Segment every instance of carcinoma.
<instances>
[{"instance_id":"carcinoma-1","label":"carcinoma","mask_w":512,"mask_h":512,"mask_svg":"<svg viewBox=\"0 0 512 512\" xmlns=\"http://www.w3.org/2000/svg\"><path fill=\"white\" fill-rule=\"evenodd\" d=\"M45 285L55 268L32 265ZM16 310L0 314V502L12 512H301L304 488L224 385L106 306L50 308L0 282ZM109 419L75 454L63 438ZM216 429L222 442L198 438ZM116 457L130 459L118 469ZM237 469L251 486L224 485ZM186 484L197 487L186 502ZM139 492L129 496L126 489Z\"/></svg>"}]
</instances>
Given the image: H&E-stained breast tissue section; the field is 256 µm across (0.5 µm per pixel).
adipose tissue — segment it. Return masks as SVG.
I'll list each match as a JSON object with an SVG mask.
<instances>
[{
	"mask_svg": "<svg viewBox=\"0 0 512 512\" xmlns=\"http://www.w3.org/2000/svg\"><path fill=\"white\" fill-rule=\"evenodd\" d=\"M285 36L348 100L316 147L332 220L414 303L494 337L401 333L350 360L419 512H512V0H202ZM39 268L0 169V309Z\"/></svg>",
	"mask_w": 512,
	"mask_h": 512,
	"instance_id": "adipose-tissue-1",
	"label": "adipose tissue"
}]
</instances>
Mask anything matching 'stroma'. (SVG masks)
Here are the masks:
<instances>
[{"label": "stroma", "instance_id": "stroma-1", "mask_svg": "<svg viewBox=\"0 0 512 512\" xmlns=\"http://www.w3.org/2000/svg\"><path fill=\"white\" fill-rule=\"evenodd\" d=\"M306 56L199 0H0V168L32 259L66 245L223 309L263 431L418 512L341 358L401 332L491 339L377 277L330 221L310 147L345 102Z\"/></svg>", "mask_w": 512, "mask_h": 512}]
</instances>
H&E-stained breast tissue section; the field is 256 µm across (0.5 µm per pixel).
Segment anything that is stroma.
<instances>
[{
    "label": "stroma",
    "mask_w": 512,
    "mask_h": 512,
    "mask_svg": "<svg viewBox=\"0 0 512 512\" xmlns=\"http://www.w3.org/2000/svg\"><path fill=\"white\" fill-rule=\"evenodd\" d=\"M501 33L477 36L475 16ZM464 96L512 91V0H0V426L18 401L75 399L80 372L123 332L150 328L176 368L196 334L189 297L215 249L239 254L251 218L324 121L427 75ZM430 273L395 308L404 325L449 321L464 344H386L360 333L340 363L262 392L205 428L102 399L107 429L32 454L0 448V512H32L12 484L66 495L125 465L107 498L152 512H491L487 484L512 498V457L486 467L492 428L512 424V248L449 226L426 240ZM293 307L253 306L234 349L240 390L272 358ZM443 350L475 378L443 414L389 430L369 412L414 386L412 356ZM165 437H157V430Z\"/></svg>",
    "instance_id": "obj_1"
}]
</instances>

=-=-=-=-=

## Task description
Copy down the whole of the data above, matching it exactly.

## Answer below
Segment every instance of carcinoma.
<instances>
[{"instance_id":"carcinoma-1","label":"carcinoma","mask_w":512,"mask_h":512,"mask_svg":"<svg viewBox=\"0 0 512 512\" xmlns=\"http://www.w3.org/2000/svg\"><path fill=\"white\" fill-rule=\"evenodd\" d=\"M45 285L55 268L32 265ZM16 310L0 314V502L12 512H301L304 488L224 385L106 306L50 308L0 282ZM109 419L75 454L63 438ZM216 429L222 442L198 438ZM116 457L130 459L118 469ZM237 469L251 486L224 485ZM186 484L197 487L186 502ZM139 492L129 496L126 489Z\"/></svg>"}]
</instances>
Given the image: H&E-stained breast tissue section; the field is 256 µm across (0.5 µm per pixel).
adipose tissue — segment it. Return masks as SVG.
I'll list each match as a JSON object with an SVG mask.
<instances>
[{
	"mask_svg": "<svg viewBox=\"0 0 512 512\" xmlns=\"http://www.w3.org/2000/svg\"><path fill=\"white\" fill-rule=\"evenodd\" d=\"M285 36L348 100L316 147L332 220L414 303L494 337L401 333L350 360L419 512H512V0H202ZM39 268L0 169V309Z\"/></svg>",
	"mask_w": 512,
	"mask_h": 512,
	"instance_id": "adipose-tissue-1",
	"label": "adipose tissue"
}]
</instances>
Mask anything matching 'stroma'. (SVG masks)
Here are the masks:
<instances>
[{"label": "stroma", "instance_id": "stroma-1", "mask_svg": "<svg viewBox=\"0 0 512 512\" xmlns=\"http://www.w3.org/2000/svg\"><path fill=\"white\" fill-rule=\"evenodd\" d=\"M306 56L199 0H0V168L32 259L66 245L223 309L263 431L418 512L341 358L401 332L491 339L377 277L330 221L310 147L345 102Z\"/></svg>", "mask_w": 512, "mask_h": 512}]
</instances>
H&E-stained breast tissue section; the field is 256 µm across (0.5 µm per pixel).
Segment anything that is stroma.
<instances>
[{
    "label": "stroma",
    "mask_w": 512,
    "mask_h": 512,
    "mask_svg": "<svg viewBox=\"0 0 512 512\" xmlns=\"http://www.w3.org/2000/svg\"><path fill=\"white\" fill-rule=\"evenodd\" d=\"M501 33L477 36L475 16ZM464 96L512 91V0H0V426L18 401L75 399L80 372L123 332L150 328L176 368L196 334L189 297L215 249L239 254L251 218L324 121L427 75ZM430 273L395 308L404 325L449 321L464 344H386L360 333L340 363L262 392L205 428L102 399L107 429L32 454L0 448V512H32L12 484L66 495L125 465L107 498L152 512H491L487 484L512 498V457L486 467L492 428L512 424V248L449 226L426 240ZM293 307L253 306L234 349L240 390L272 358ZM443 350L475 378L443 414L389 430L369 412L414 386L412 356ZM165 437H157V430Z\"/></svg>",
    "instance_id": "obj_1"
}]
</instances>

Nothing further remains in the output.